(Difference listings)

◆ ◆ ◆ ◆ ◆ ◆ ◆

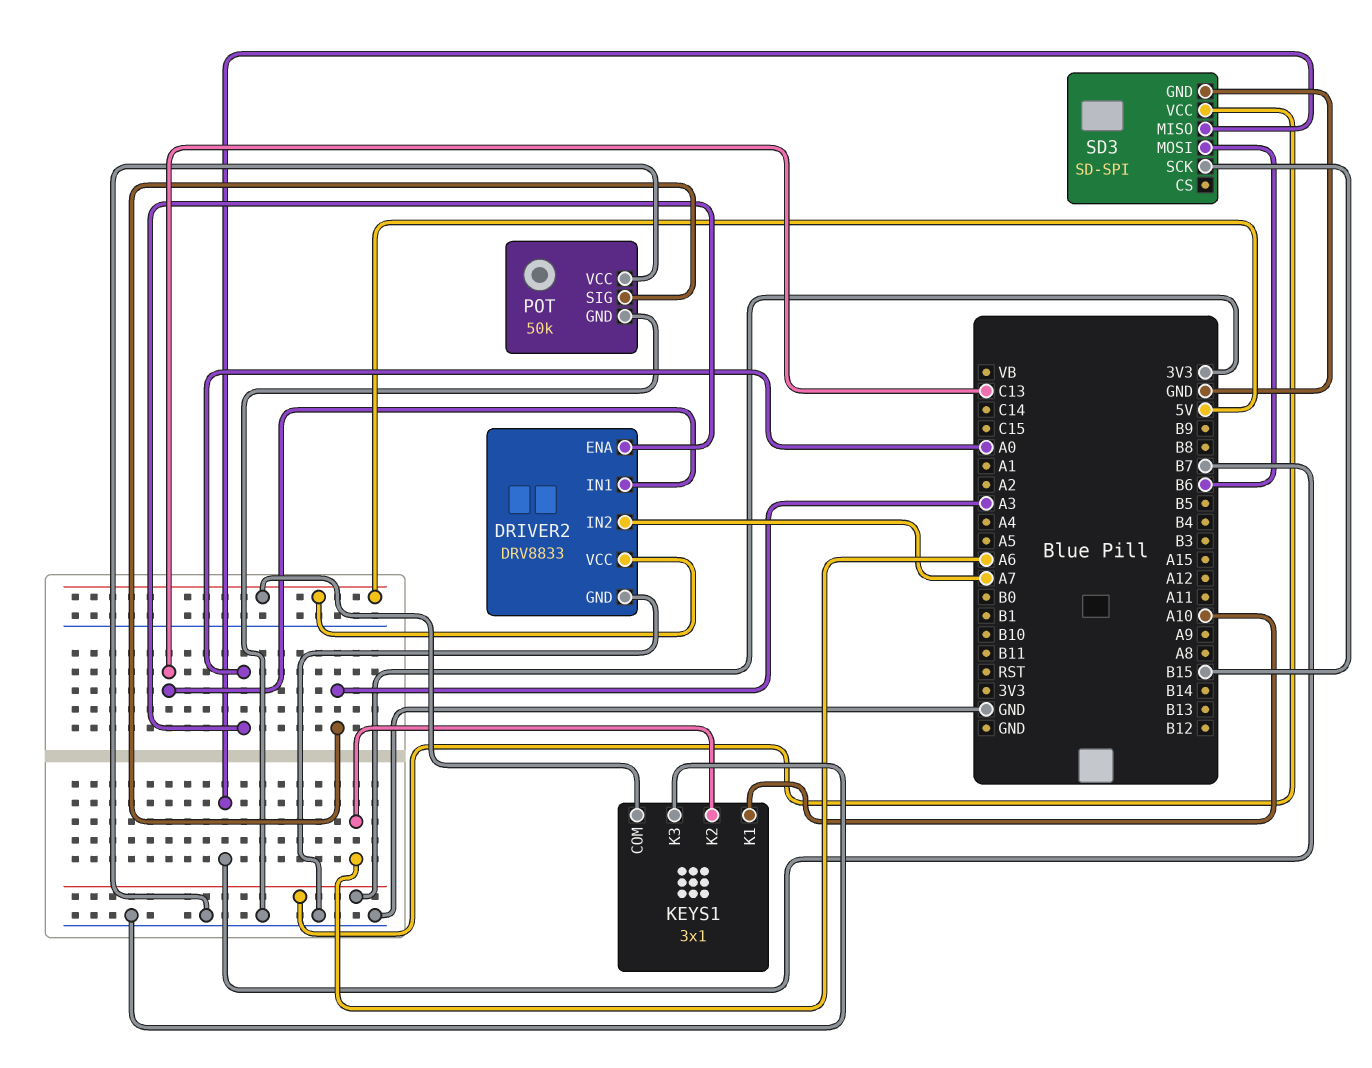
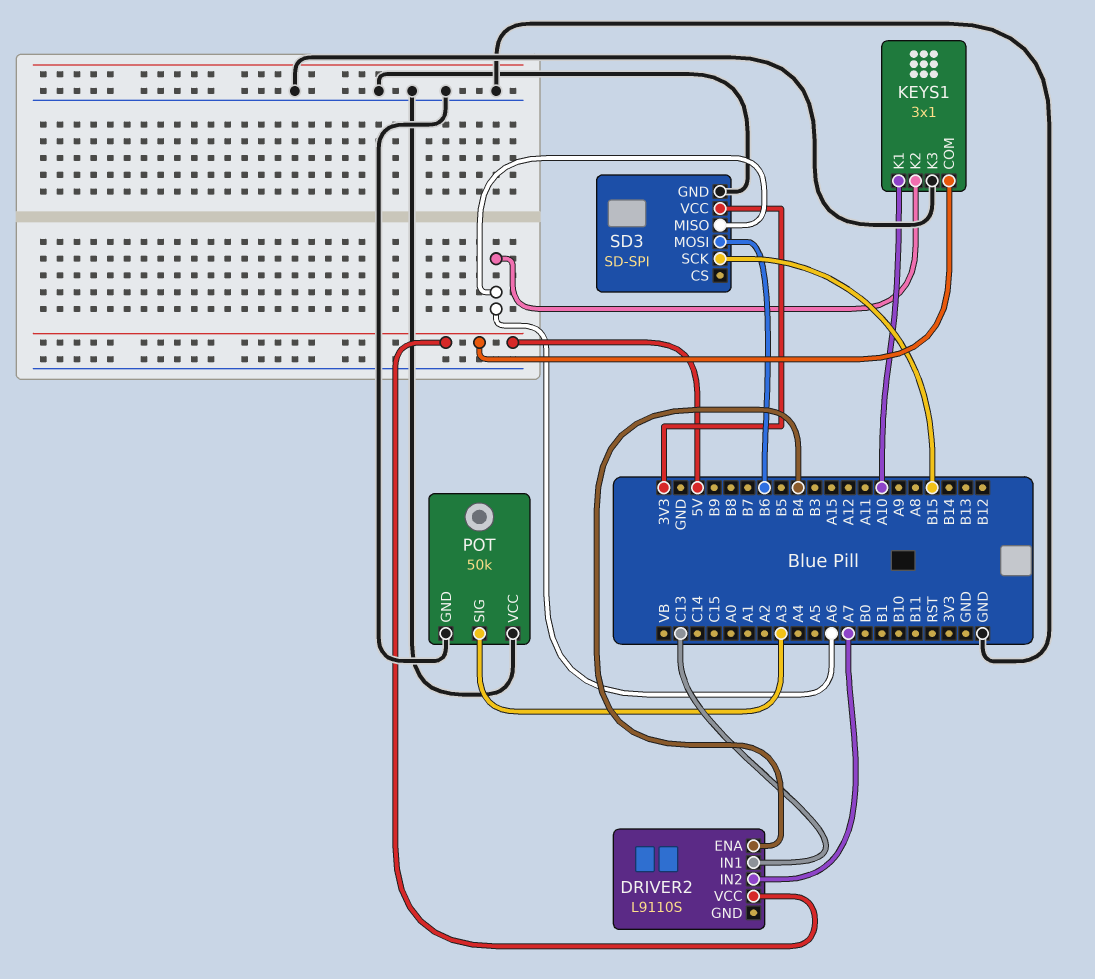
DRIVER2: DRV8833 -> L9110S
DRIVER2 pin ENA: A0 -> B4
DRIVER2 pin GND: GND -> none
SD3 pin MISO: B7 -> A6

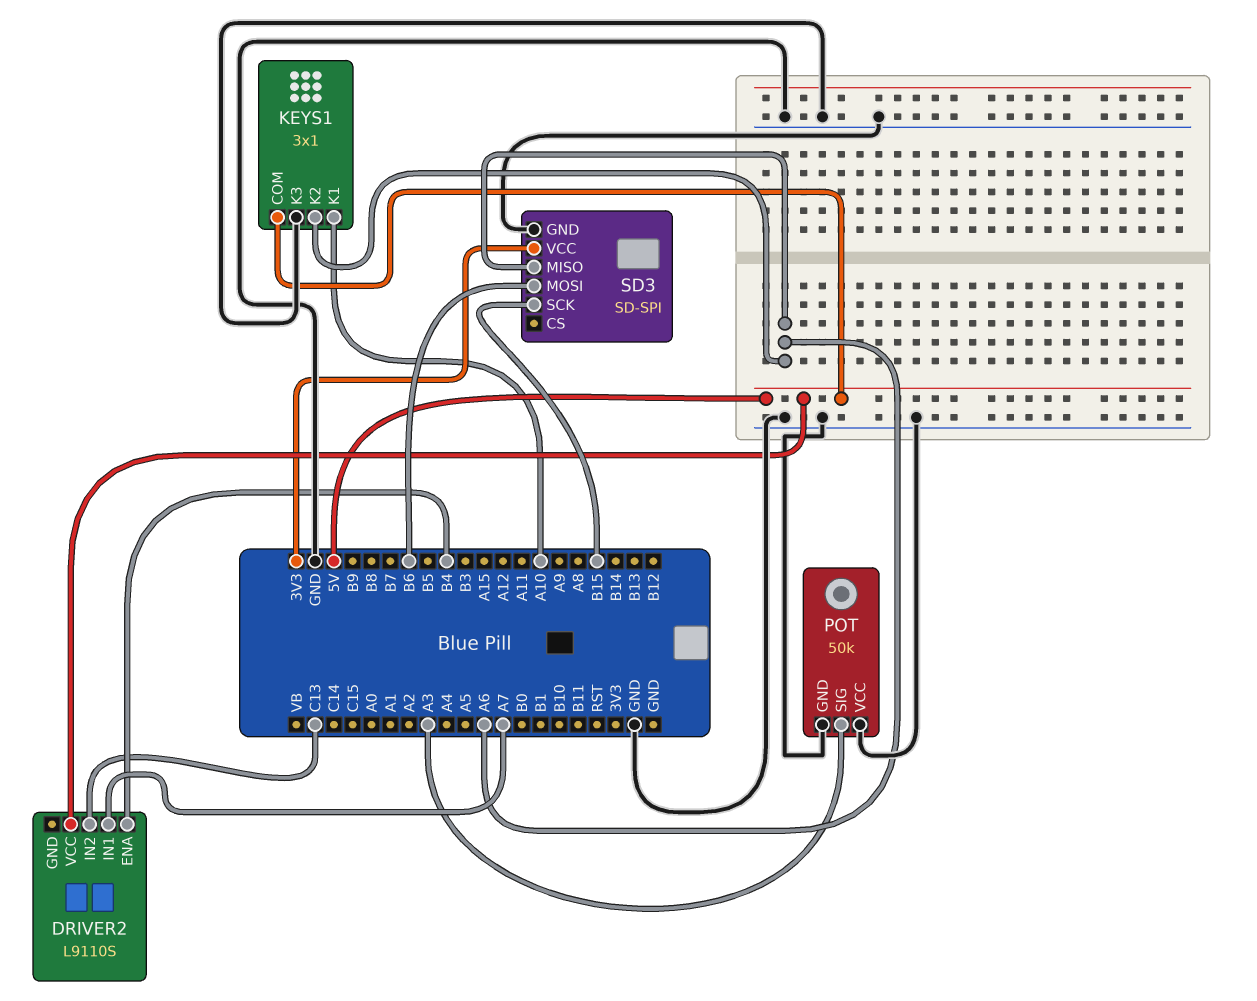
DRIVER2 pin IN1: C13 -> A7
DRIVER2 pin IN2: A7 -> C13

◆ ◆ ◆ ◆ ◆ ◆ ◆

BRIEF:
Excluding pictures, print all lines above exactly.

RESPONSE:
DRIVER2: DRV8833 -> L9110S
DRIVER2 pin ENA: A0 -> B4
DRIVER2 pin GND: GND -> none
SD3 pin MISO: B7 -> A6

DRIVER2 pin IN1: C13 -> A7
DRIVER2 pin IN2: A7 -> C13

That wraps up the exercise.